» **Exercise objective**: Copy exactly the lines of the data below that run from the line holding "orange carrot [401,501,479,535]" through the line holding "purple egg [441,430,493,478] -> none", both ends included.

[Object change listings]
^^^^^^^^^^^^^^^^
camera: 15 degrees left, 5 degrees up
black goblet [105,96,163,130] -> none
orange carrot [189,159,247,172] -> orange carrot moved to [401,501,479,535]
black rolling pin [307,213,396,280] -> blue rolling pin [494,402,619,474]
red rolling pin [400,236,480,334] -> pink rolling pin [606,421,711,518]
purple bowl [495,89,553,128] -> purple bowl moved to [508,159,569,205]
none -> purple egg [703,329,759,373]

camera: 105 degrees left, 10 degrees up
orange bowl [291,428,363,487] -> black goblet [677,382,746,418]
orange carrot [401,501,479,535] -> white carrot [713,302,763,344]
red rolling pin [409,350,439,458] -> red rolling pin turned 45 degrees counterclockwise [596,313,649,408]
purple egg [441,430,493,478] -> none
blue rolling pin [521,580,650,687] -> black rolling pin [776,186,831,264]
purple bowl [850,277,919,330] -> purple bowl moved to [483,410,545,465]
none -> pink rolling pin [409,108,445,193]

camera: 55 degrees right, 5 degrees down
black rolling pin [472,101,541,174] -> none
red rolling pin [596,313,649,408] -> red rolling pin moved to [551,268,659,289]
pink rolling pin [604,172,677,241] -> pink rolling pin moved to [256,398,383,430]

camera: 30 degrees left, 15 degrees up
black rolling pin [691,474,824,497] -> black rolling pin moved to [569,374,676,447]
^^^^^^^^^^^^^^^^
» **Output for this task**:
orange carrot [401,501,479,535] -> white carrot [713,302,763,344]
red rolling pin [409,350,439,458] -> red rolling pin turned 45 degrees counterclockwise [596,313,649,408]
purple egg [441,430,493,478] -> none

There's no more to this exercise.